» **Directions for this task**: Please repeat, from the entries that follow, the lines from the one containing "purple star: (135, 153)" through the one containing "black cross: (102, 273) -> (153, 347), moved" exactly, adding nothing.

(Supplied data begins)

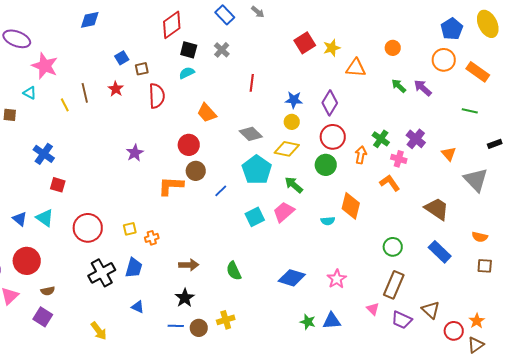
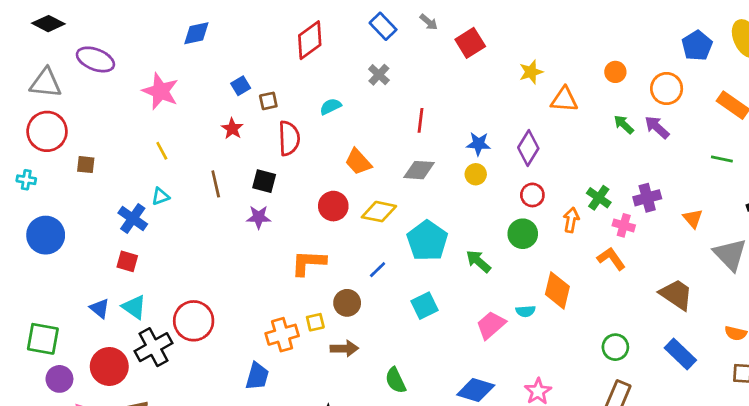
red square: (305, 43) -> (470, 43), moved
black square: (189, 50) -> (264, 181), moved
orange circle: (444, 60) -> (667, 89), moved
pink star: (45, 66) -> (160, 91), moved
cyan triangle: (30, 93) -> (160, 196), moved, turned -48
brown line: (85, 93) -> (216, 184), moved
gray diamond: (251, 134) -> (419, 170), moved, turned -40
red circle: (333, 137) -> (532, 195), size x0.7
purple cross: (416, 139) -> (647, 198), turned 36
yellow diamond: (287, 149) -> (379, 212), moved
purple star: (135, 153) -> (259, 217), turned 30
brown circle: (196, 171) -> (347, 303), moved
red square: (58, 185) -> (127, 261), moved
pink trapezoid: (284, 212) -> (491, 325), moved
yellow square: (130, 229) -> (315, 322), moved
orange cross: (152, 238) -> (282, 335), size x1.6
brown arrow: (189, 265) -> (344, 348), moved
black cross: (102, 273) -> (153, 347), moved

(Supplied data ends)
(Supplied data begins)

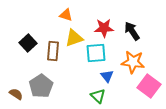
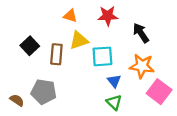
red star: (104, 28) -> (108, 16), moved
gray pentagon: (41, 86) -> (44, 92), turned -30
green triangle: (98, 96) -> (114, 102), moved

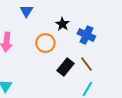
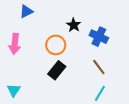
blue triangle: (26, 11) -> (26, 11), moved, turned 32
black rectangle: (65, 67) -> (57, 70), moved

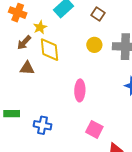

(Supplied data ends)

» **Result for this exercise**:
purple star: (135, 153) -> (259, 217), turned 30
brown circle: (196, 171) -> (347, 303), moved
red square: (58, 185) -> (127, 261), moved
pink trapezoid: (284, 212) -> (491, 325), moved
yellow square: (130, 229) -> (315, 322), moved
orange cross: (152, 238) -> (282, 335), size x1.6
brown arrow: (189, 265) -> (344, 348), moved
black cross: (102, 273) -> (153, 347), moved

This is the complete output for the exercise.